Start

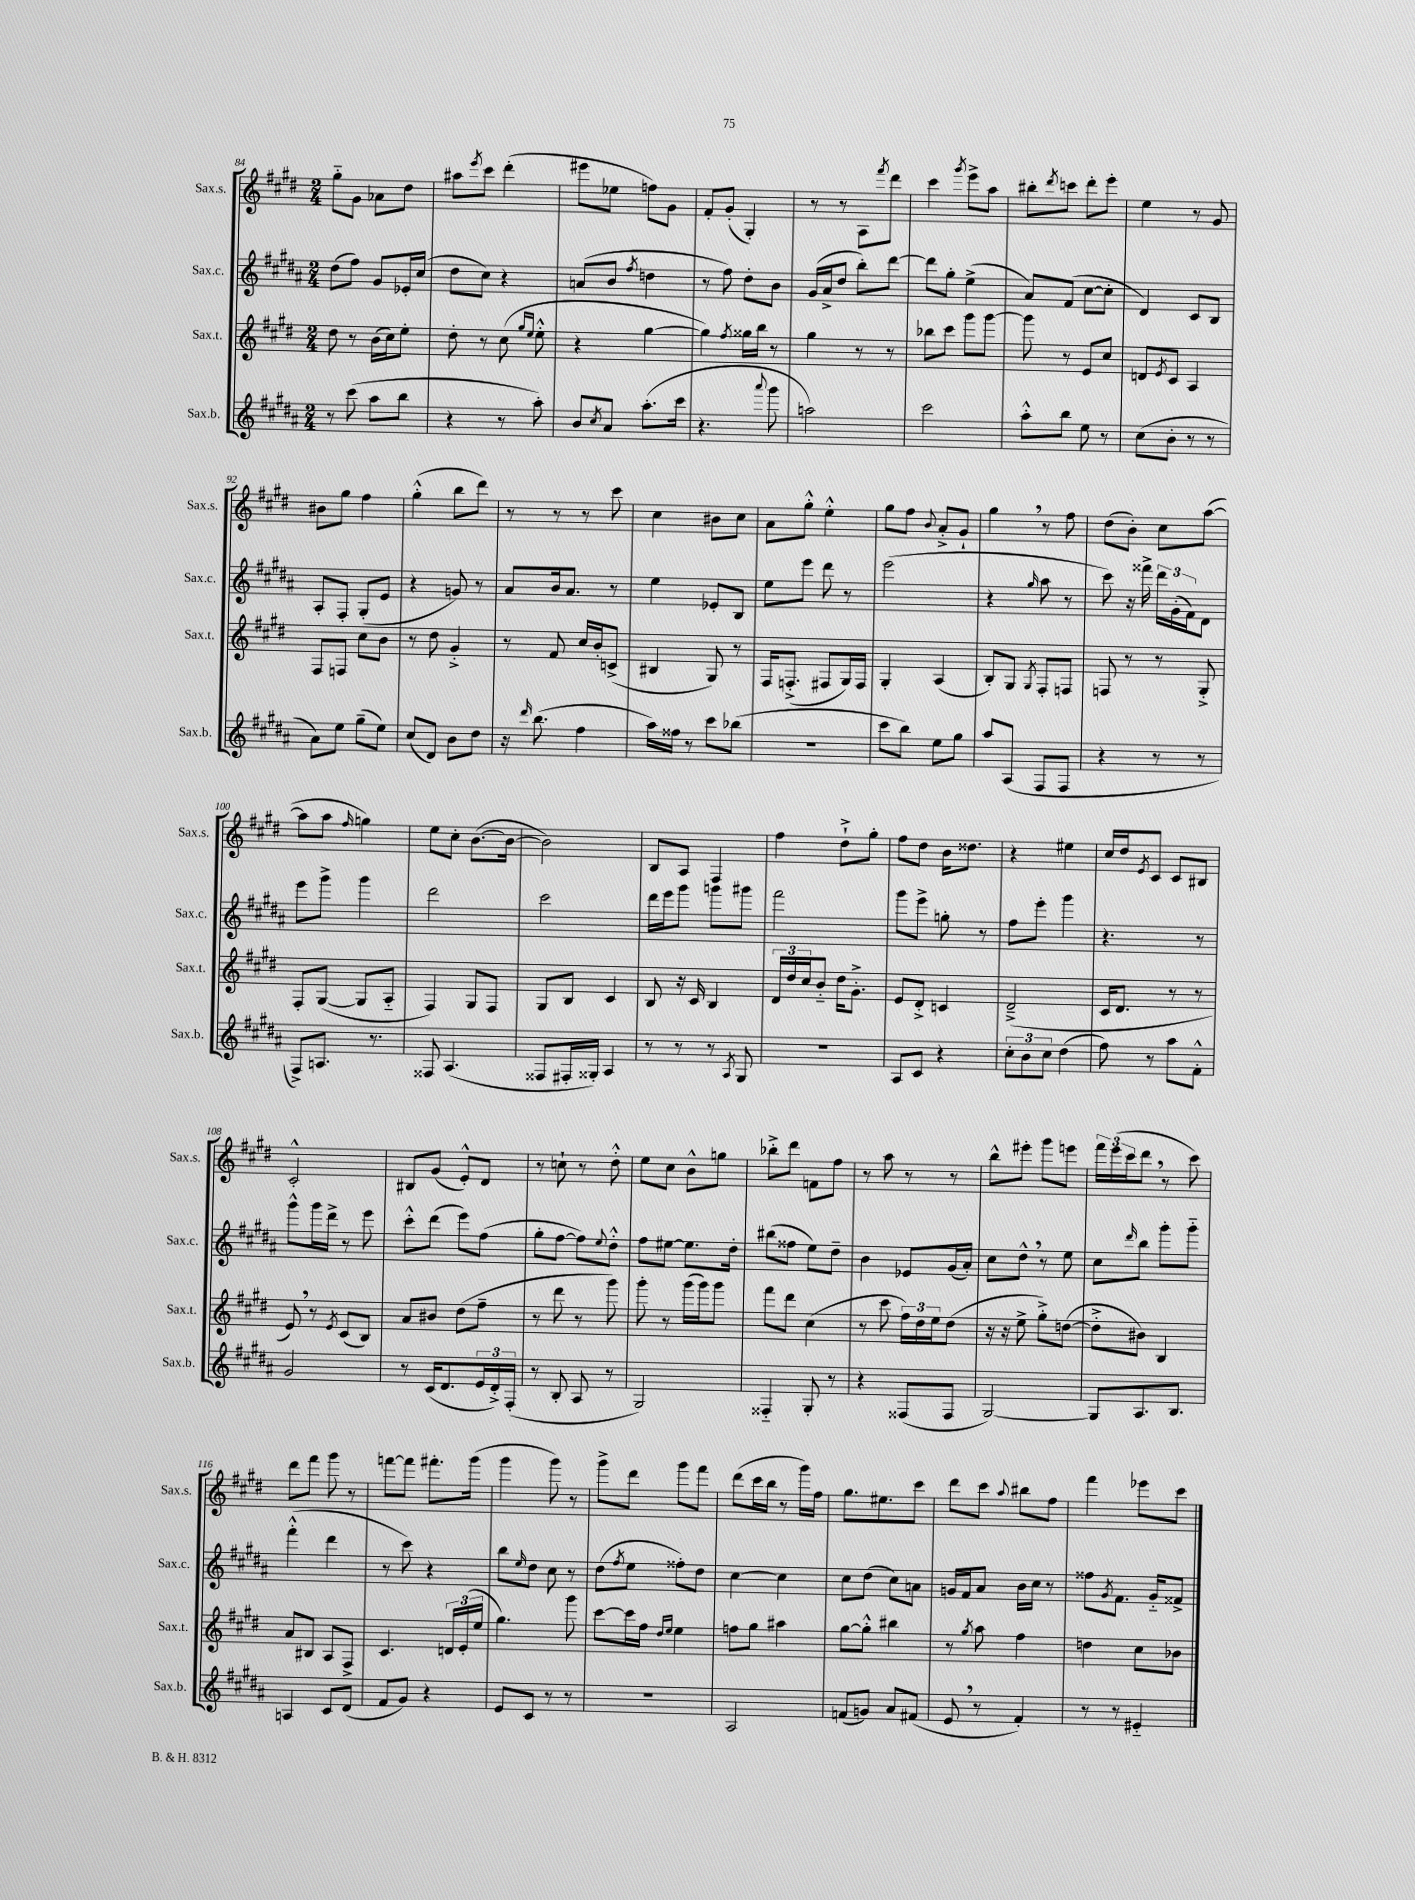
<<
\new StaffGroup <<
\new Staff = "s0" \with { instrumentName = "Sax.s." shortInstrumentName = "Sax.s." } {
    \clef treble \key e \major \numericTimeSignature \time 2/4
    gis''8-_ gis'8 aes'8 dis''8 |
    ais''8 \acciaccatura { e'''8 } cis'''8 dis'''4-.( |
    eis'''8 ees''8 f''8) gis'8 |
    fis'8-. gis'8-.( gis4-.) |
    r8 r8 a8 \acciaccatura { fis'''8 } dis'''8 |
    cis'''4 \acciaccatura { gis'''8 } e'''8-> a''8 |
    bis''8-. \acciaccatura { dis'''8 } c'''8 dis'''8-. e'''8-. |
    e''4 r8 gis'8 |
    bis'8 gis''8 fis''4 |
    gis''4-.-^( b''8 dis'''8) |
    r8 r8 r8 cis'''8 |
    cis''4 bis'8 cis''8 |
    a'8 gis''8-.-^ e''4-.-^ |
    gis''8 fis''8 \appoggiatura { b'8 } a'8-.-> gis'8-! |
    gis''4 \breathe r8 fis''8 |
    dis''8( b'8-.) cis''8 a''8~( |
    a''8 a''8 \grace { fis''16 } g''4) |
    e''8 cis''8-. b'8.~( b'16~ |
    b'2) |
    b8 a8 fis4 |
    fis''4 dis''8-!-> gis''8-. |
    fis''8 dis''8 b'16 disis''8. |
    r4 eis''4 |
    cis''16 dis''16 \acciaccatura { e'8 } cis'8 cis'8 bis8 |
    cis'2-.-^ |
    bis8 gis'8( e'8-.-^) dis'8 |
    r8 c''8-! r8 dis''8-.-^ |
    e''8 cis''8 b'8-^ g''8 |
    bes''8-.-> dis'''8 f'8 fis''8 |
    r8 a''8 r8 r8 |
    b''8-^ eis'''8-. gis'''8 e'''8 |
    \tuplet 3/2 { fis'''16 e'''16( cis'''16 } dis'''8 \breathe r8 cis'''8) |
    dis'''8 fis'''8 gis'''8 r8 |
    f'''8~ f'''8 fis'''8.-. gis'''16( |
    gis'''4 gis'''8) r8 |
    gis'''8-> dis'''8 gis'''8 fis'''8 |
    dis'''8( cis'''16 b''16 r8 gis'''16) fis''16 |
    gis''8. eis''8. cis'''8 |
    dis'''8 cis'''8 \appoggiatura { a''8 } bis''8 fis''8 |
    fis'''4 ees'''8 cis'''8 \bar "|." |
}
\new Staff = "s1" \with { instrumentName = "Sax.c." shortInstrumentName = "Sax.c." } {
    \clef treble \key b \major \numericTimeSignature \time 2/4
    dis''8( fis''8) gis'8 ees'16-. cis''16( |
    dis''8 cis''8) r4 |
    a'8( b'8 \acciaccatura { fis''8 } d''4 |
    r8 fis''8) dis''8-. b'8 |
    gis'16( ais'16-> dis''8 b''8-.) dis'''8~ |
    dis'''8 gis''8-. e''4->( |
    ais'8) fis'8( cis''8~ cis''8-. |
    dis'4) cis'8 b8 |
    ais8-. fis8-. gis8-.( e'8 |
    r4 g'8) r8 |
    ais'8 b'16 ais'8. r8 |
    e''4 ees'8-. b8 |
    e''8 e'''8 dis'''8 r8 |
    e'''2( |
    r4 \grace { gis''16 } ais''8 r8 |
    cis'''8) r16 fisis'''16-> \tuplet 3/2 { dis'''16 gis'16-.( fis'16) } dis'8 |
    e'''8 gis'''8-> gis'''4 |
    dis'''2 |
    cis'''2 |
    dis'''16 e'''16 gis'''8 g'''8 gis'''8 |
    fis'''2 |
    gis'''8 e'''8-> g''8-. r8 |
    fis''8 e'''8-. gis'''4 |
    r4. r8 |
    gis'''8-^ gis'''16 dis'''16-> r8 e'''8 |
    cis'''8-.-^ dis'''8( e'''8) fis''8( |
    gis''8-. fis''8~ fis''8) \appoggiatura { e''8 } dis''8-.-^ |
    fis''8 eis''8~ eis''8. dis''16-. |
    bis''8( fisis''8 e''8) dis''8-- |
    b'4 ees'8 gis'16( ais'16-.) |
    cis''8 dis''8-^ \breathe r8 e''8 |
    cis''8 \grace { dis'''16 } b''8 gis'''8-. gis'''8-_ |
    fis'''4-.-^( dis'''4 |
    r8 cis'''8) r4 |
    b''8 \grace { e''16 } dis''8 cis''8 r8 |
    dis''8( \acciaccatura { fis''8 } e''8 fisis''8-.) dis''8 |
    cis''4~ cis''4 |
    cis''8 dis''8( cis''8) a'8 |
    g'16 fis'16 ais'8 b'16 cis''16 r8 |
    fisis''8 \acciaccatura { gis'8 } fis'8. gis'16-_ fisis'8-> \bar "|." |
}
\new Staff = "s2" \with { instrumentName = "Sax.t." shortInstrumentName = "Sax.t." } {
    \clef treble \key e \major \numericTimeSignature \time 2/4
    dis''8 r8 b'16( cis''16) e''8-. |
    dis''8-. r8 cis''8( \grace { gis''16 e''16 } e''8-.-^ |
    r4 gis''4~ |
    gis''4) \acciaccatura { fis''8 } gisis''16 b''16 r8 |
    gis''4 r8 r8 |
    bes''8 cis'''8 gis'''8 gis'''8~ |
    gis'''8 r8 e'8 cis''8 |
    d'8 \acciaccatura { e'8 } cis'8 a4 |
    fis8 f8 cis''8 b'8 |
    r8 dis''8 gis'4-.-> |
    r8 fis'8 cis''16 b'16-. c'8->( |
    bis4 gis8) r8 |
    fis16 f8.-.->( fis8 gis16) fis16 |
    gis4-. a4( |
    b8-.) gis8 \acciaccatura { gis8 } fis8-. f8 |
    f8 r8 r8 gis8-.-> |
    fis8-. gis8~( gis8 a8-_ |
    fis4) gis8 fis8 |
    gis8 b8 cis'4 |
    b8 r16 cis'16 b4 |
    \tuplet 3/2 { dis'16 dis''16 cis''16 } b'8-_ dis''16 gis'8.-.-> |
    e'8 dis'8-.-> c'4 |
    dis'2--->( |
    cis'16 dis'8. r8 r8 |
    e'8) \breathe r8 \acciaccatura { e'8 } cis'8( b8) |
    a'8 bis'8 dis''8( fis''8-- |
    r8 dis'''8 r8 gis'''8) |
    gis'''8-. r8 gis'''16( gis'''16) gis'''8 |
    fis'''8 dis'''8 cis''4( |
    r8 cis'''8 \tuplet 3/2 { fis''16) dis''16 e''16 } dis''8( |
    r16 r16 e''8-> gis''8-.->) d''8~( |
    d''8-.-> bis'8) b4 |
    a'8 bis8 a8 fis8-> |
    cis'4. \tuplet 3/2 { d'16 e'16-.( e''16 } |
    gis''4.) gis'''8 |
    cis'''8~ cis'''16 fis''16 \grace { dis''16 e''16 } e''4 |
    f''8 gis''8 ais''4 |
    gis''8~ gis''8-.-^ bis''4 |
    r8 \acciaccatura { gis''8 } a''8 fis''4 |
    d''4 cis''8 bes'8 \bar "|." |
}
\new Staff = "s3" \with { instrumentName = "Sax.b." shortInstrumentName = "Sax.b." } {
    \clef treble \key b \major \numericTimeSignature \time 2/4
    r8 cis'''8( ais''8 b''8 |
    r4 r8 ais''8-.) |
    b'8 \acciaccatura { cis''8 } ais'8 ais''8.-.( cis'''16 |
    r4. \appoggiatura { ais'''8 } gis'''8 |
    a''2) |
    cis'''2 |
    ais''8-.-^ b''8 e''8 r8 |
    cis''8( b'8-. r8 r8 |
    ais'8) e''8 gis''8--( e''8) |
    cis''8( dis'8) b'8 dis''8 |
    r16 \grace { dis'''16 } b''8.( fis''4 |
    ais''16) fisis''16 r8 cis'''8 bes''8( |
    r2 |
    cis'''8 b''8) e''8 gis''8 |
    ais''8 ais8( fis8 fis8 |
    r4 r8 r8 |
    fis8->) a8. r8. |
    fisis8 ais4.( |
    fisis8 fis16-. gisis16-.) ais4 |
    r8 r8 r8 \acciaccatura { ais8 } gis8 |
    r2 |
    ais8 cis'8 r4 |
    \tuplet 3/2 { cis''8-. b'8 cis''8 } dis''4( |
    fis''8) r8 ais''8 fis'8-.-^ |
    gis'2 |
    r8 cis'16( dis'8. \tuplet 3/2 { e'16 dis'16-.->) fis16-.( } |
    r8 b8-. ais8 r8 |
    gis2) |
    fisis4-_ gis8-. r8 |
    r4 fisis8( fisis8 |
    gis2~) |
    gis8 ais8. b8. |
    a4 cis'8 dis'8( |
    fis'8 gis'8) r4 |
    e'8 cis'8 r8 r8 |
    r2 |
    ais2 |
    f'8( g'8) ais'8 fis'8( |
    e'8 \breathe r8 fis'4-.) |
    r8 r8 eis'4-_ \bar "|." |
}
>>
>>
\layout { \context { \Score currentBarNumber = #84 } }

End

[Your task]
Please update the part of the data that opens with its first line and closes with the line containing "dis''8 cis''8) r4 |" by replacing "Sax.s." with "S. Sax.", leaving everything else unchanged. Give only those lines and leave out the pictures.

[Worked solution]
<<
\new StaffGroup <<
\new Staff = "s0" \with { instrumentName = "S. Sax." shortInstrumentName = "S. Sax." } {
    \clef treble \key e \major \numericTimeSignature \time 2/4
    gis''8-_ gis'8 aes'8 dis''8 |
    ais''8 \acciaccatura { e'''8 } cis'''8 dis'''4-.( |
    eis'''8 ees''8 f''8) gis'8 |
    fis'8-. gis'8-.( gis4-.) |
    r8 r8 a8 \acciaccatura { fis'''8 } dis'''8 |
    cis'''4 \acciaccatura { gis'''8 } e'''8-> a''8 |
    bis''8-. \acciaccatura { dis'''8 } c'''8 dis'''8-. e'''8-. |
    e''4 r8 gis'8 |
    bis'8 gis''8 fis''4 |
    gis''4-.-^( b''8 dis'''8) |
    r8 r8 r8 cis'''8 |
    cis''4 bis'8 cis''8 |
    a'8 gis''8-.-^ e''4-.-^ |
    gis''8 fis''8 \appoggiatura { b'8 } a'8-.-> gis'8-! |
    gis''4 \breathe r8 fis''8 |
    dis''8( b'8-.) cis''8 a''8~( |
    a''8 a''8 \grace { fis''16 } g''4) |
    e''8 cis''8-. b'8.~( b'16~ |
    b'2) |
    b8 a8 fis4 |
    fis''4 dis''8-!-> gis''8-. |
    fis''8 dis''8 b'16 disis''8. |
    r4 eis''4 |
    cis''16 dis''16 \acciaccatura { e'8 } cis'8 cis'8 bis8 |
    cis'2-.-^ |
    bis8 gis'8( e'8-.-^) dis'8 |
    r8 c''8-! r8 dis''8-.-^ |
    e''8 cis''8 b'8-^ g''8 |
    bes''8-.-> dis'''8 f'8 fis''8 |
    r8 a''8 r8 r8 |
    b''8-^ eis'''8-. gis'''8 e'''8 |
    \tuplet 3/2 { fis'''16 e'''16( cis'''16 } dis'''8 \breathe r8 cis'''8) |
    dis'''8 fis'''8 gis'''8 r8 |
    f'''8~ f'''8 fis'''8.-. gis'''16( |
    gis'''4 gis'''8) r8 |
    gis'''8-> dis'''8 gis'''8 fis'''8 |
    dis'''8( cis'''16 b''16 r8 gis'''16) fis''16 |
    gis''8. eis''8. cis'''8 |
    dis'''8 cis'''8 \appoggiatura { a''8 } bis''8 fis''8 |
    fis'''4 ees'''8 cis'''8 \bar "|." |
}
\new Staff = "s1" \with { instrumentName = "Sax.c." shortInstrumentName = "Sax.c." } {
    \clef treble \key b \major \numericTimeSignature \time 2/4
    dis''8( fis''8) gis'8 ees'16-. cis''16( |
    dis''8 cis''8) r4 |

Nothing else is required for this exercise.